Records for this task:
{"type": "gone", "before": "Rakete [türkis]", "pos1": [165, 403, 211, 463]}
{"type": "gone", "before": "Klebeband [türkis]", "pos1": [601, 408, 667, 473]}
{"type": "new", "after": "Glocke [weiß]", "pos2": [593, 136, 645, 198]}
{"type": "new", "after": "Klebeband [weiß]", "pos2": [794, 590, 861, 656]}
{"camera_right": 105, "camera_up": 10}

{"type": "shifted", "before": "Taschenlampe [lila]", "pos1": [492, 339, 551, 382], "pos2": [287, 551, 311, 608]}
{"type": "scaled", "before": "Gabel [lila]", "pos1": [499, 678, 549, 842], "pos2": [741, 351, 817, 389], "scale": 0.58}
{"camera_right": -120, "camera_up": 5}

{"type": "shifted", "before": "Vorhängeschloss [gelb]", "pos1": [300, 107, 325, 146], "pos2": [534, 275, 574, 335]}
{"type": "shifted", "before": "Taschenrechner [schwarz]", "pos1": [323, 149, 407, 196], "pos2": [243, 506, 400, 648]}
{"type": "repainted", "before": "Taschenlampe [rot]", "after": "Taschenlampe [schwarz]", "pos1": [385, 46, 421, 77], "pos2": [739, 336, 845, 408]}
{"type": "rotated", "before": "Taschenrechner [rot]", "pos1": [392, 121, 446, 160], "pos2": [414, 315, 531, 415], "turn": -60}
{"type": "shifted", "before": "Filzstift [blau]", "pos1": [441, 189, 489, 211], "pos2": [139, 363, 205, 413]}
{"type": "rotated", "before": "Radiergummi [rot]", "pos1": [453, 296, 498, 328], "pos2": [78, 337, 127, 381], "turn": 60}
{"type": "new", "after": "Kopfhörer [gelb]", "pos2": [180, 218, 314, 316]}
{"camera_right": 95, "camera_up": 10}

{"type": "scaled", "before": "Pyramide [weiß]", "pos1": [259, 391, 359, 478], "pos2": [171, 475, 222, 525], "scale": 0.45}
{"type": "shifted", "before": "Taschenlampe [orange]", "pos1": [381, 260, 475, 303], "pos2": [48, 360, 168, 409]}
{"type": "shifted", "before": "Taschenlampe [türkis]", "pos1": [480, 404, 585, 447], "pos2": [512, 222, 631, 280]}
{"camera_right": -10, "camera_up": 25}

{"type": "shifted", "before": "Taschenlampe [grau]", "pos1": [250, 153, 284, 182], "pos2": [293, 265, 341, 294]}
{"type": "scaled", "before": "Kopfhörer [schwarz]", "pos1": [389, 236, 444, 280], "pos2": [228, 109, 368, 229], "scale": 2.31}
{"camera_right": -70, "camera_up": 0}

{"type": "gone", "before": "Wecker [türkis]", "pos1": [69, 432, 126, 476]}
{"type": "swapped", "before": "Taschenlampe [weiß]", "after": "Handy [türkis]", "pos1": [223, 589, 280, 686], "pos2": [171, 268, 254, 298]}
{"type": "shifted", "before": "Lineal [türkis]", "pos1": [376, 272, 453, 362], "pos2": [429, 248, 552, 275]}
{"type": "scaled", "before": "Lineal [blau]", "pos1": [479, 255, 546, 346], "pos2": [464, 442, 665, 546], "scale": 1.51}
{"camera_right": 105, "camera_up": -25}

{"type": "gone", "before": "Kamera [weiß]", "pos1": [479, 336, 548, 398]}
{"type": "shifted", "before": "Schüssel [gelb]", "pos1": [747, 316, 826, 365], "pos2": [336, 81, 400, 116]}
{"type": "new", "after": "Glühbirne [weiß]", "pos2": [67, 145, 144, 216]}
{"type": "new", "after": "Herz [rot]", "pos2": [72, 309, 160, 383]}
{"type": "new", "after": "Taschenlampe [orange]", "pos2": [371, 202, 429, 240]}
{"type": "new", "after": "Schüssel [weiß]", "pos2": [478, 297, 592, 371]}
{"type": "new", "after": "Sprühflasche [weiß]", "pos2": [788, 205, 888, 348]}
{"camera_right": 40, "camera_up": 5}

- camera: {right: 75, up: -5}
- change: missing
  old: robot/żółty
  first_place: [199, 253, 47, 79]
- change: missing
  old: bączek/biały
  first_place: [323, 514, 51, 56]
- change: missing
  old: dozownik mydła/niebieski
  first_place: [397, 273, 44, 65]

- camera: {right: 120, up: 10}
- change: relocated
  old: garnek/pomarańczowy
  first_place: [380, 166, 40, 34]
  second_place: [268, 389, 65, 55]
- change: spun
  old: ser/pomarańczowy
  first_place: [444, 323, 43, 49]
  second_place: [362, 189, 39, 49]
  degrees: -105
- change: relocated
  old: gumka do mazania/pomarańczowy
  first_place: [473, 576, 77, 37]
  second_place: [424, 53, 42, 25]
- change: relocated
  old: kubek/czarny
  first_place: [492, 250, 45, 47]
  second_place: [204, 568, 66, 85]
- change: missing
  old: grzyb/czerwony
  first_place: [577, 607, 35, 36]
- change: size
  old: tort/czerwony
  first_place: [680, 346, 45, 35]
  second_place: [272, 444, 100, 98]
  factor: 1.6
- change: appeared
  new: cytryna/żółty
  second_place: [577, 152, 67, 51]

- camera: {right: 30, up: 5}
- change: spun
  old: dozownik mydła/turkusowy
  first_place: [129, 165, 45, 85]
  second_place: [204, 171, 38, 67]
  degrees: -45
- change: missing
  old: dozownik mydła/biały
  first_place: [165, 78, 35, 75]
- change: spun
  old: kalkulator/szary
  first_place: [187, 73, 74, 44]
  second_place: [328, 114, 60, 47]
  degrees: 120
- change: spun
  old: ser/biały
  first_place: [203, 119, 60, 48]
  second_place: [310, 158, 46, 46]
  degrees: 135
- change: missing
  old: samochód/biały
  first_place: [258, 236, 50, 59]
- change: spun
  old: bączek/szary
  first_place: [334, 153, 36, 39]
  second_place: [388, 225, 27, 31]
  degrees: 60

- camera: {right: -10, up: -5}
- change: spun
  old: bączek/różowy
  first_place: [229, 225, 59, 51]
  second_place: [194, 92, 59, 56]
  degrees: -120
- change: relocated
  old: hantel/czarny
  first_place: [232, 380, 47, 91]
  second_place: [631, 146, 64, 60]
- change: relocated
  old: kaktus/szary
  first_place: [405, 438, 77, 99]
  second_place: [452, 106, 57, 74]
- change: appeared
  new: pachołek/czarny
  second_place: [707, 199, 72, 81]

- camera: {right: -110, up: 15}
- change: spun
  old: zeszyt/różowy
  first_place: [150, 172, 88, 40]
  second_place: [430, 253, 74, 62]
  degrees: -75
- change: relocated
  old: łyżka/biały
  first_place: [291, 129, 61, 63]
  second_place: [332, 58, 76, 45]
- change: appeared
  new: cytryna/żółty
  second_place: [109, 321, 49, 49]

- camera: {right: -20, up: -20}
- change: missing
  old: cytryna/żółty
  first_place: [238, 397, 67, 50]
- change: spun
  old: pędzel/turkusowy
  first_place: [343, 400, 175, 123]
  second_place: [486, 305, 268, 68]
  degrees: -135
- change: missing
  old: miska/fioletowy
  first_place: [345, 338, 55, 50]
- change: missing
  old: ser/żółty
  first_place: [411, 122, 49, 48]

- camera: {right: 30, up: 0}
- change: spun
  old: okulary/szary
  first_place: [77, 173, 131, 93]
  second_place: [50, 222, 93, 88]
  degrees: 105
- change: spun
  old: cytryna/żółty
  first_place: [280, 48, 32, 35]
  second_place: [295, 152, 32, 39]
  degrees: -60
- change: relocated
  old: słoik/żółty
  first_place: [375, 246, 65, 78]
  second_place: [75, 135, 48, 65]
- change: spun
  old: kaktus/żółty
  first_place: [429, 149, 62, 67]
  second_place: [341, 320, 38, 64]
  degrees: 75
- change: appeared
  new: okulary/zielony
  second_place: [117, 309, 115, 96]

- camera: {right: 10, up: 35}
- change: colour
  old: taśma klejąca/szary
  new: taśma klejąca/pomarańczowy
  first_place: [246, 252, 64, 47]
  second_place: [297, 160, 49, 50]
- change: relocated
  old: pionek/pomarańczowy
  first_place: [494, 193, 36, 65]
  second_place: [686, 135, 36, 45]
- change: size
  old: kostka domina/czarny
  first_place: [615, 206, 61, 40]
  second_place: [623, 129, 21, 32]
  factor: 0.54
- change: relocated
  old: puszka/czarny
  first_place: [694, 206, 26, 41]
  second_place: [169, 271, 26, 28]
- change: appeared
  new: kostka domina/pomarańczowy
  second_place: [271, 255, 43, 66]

What is needed:
Where does the string "Schüssel" occur in the listing above? Return every line that contains it.

Expected answer:
{"type": "shifted", "before": "Schüssel [gelb]", "pos1": [747, 316, 826, 365], "pos2": [336, 81, 400, 116]}
{"type": "new", "after": "Schüssel [weiß]", "pos2": [478, 297, 592, 371]}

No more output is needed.